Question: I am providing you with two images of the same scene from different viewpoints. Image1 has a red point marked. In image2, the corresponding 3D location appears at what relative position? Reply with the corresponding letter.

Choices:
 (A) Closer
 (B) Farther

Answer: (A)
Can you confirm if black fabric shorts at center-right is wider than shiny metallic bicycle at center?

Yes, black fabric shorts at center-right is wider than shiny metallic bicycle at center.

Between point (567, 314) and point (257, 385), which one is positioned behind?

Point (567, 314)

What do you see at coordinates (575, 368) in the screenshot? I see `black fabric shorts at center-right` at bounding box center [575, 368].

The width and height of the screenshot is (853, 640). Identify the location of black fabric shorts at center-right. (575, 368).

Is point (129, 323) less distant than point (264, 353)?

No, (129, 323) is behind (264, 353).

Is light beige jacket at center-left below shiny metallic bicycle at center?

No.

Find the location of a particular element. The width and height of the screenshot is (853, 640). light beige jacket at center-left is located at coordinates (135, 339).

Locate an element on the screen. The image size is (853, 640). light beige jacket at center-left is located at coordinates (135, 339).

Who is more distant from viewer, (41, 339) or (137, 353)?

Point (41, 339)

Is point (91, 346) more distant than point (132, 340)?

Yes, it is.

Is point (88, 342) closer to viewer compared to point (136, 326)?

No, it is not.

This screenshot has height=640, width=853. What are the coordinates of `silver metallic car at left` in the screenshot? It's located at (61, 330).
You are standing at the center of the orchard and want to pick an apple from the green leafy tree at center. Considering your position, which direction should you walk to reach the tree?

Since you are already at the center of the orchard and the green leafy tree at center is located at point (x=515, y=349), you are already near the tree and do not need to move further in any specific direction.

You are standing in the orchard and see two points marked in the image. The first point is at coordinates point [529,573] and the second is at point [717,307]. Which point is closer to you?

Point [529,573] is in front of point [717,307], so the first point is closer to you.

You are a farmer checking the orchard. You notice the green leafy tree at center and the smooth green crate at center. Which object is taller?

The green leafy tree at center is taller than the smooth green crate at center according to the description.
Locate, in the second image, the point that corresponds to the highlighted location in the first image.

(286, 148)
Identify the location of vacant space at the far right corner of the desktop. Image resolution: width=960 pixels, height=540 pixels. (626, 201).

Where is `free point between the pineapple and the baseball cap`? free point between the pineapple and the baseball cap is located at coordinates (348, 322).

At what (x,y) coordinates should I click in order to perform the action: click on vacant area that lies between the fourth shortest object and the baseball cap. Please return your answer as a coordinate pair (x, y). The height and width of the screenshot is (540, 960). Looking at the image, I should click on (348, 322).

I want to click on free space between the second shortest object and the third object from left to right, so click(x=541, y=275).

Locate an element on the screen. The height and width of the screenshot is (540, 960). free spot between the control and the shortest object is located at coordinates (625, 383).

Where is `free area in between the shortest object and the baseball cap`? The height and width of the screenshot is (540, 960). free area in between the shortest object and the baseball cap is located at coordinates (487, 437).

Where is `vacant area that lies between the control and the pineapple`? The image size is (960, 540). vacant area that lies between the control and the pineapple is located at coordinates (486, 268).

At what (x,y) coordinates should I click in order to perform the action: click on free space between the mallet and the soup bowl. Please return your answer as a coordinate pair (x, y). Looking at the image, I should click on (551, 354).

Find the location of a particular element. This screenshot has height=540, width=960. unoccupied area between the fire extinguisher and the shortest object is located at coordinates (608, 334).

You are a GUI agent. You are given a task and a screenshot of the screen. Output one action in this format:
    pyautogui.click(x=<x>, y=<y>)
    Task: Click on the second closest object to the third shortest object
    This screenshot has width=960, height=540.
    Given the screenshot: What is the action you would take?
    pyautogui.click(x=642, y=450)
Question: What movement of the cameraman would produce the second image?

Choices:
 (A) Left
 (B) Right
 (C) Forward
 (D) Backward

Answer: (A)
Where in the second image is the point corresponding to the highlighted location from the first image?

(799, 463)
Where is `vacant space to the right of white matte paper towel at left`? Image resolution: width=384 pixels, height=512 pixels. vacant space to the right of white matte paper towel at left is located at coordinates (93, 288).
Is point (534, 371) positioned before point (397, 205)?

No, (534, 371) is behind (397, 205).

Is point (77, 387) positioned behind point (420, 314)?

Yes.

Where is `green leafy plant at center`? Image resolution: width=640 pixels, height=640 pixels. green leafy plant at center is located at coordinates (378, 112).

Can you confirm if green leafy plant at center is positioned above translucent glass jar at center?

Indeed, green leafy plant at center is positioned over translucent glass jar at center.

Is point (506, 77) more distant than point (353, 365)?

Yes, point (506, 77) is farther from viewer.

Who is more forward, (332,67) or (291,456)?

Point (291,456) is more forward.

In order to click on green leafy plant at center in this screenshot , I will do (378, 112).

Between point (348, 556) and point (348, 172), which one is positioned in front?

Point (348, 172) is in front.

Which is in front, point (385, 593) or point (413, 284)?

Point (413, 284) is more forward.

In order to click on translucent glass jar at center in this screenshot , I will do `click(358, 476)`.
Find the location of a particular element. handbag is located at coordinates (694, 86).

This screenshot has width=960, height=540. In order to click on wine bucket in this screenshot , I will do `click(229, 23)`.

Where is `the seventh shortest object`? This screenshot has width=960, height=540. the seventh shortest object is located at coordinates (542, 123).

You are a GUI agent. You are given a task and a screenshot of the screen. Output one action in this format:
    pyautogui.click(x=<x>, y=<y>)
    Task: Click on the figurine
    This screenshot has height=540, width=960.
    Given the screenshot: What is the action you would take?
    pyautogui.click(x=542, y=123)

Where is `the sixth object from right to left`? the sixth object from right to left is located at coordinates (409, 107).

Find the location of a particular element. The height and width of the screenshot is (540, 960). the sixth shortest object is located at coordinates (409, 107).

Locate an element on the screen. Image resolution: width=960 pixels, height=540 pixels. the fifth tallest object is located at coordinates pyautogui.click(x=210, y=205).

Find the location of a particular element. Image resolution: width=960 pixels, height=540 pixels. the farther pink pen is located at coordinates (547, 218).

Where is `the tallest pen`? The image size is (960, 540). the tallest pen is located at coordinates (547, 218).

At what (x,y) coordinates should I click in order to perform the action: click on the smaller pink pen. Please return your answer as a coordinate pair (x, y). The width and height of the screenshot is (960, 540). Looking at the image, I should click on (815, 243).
.....
• Exercise
Could you rewrite all the records above, swapping each "light beige jacket" for "tan canvas jacket" and leaving everything else as it is?

• Response below
Question: I am providing you with two images of the same scene from different viewpoints. Image1 has a red point marked. In image2, the corresponding 3D location appears at what relative position? Reply with the corresponding letter.

Choices:
 (A) Closer
 (B) Farther

Answer: (A)
Can you confirm if black fabric shorts at center-right is wider than shiny metallic bicycle at center?

Yes, black fabric shorts at center-right is wider than shiny metallic bicycle at center.

Between point (567, 314) and point (257, 385), which one is positioned behind?

Point (567, 314)

What do you see at coordinates (575, 368) in the screenshot? I see `black fabric shorts at center-right` at bounding box center [575, 368].

The width and height of the screenshot is (853, 640). Identify the location of black fabric shorts at center-right. (575, 368).

Is point (129, 323) less distant than point (264, 353)?

No, (129, 323) is behind (264, 353).

Is tan canvas jacket at center-left below shiny metallic bicycle at center?

No.

Find the location of a particular element. The width and height of the screenshot is (853, 640). tan canvas jacket at center-left is located at coordinates (135, 339).

Locate an element on the screen. The image size is (853, 640). tan canvas jacket at center-left is located at coordinates (135, 339).

Who is more distant from viewer, (41, 339) or (137, 353)?

Point (41, 339)

Is point (91, 346) more distant than point (132, 340)?

Yes, it is.

Is point (88, 342) closer to viewer compared to point (136, 326)?

No, it is not.

This screenshot has height=640, width=853. What are the coordinates of `silver metallic car at left` in the screenshot? It's located at (61, 330).
You are standing at the center of the orchard and want to pick an apple from the green leafy tree at center. Considering your position, which direction should you walk to reach the tree?

Since you are already at the center of the orchard and the green leafy tree at center is located at point (x=515, y=349), you are already near the tree and do not need to move further in any specific direction.

You are standing in the orchard and see two points marked in the image. The first point is at coordinates point [529,573] and the second is at point [717,307]. Which point is closer to you?

Point [529,573] is in front of point [717,307], so the first point is closer to you.

You are a farmer checking the orchard. You notice the green leafy tree at center and the smooth green crate at center. Which object is taller?

The green leafy tree at center is taller than the smooth green crate at center according to the description.
Locate, in the second image, the point that corresponds to the highlighted location in the first image.

(286, 148)
Identify the location of vacant space at the far right corner of the desktop. Image resolution: width=960 pixels, height=540 pixels. (626, 201).

Where is `free point between the pineapple and the baseball cap`? free point between the pineapple and the baseball cap is located at coordinates (348, 322).

At what (x,y) coordinates should I click in order to perform the action: click on vacant area that lies between the fourth shortest object and the baseball cap. Please return your answer as a coordinate pair (x, y). The height and width of the screenshot is (540, 960). Looking at the image, I should click on (348, 322).

I want to click on free space between the second shortest object and the third object from left to right, so click(x=541, y=275).

Locate an element on the screen. The height and width of the screenshot is (540, 960). free spot between the control and the shortest object is located at coordinates (625, 383).

Where is `free area in between the shortest object and the baseball cap`? The height and width of the screenshot is (540, 960). free area in between the shortest object and the baseball cap is located at coordinates (487, 437).

Where is `vacant area that lies between the control and the pineapple`? The image size is (960, 540). vacant area that lies between the control and the pineapple is located at coordinates (486, 268).

At what (x,y) coordinates should I click in order to perform the action: click on free space between the mallet and the soup bowl. Please return your answer as a coordinate pair (x, y). Looking at the image, I should click on (551, 354).

Find the location of a particular element. This screenshot has height=540, width=960. unoccupied area between the fire extinguisher and the shortest object is located at coordinates (608, 334).

You are a GUI agent. You are given a task and a screenshot of the screen. Output one action in this format:
    pyautogui.click(x=<x>, y=<y>)
    Task: Click on the second closest object to the third shortest object
    This screenshot has width=960, height=540.
    Given the screenshot: What is the action you would take?
    pyautogui.click(x=642, y=450)
Question: What movement of the cameraman would produce the second image?

Choices:
 (A) Left
 (B) Right
 (C) Forward
 (D) Backward

Answer: (A)
Where in the second image is the point corresponding to the highlighted location from the first image?

(799, 463)
Where is `vacant space to the right of white matte paper towel at left`? Image resolution: width=384 pixels, height=512 pixels. vacant space to the right of white matte paper towel at left is located at coordinates (93, 288).
Is point (534, 371) positioned before point (397, 205)?

No, (534, 371) is behind (397, 205).

Is point (77, 387) positioned behind point (420, 314)?

Yes.

Where is `green leafy plant at center`? Image resolution: width=640 pixels, height=640 pixels. green leafy plant at center is located at coordinates (378, 112).

Can you confirm if green leafy plant at center is positioned above translucent glass jar at center?

Indeed, green leafy plant at center is positioned over translucent glass jar at center.

Is point (506, 77) more distant than point (353, 365)?

Yes, point (506, 77) is farther from viewer.

Who is more forward, (332,67) or (291,456)?

Point (291,456) is more forward.

In order to click on green leafy plant at center in this screenshot , I will do (378, 112).

Between point (348, 556) and point (348, 172), which one is positioned in front?

Point (348, 172) is in front.

Which is in front, point (385, 593) or point (413, 284)?

Point (413, 284) is more forward.

In order to click on translucent glass jar at center in this screenshot , I will do `click(358, 476)`.
Find the location of a particular element. handbag is located at coordinates (694, 86).

This screenshot has width=960, height=540. In order to click on wine bucket in this screenshot , I will do `click(229, 23)`.

Where is `the seventh shortest object`? This screenshot has width=960, height=540. the seventh shortest object is located at coordinates (542, 123).

You are a GUI agent. You are given a task and a screenshot of the screen. Output one action in this format:
    pyautogui.click(x=<x>, y=<y>)
    Task: Click on the figurine
    This screenshot has height=540, width=960.
    Given the screenshot: What is the action you would take?
    pyautogui.click(x=542, y=123)

Where is `the sixth object from right to left`? the sixth object from right to left is located at coordinates (409, 107).

Find the location of a particular element. The height and width of the screenshot is (540, 960). the sixth shortest object is located at coordinates (409, 107).

Locate an element on the screen. Image resolution: width=960 pixels, height=540 pixels. the fifth tallest object is located at coordinates pyautogui.click(x=210, y=205).

Find the location of a particular element. Image resolution: width=960 pixels, height=540 pixels. the farther pink pen is located at coordinates (547, 218).

Where is `the tallest pen`? The image size is (960, 540). the tallest pen is located at coordinates (547, 218).

At what (x,y) coordinates should I click in order to perform the action: click on the smaller pink pen. Please return your answer as a coordinate pair (x, y). The width and height of the screenshot is (960, 540). Looking at the image, I should click on (815, 243).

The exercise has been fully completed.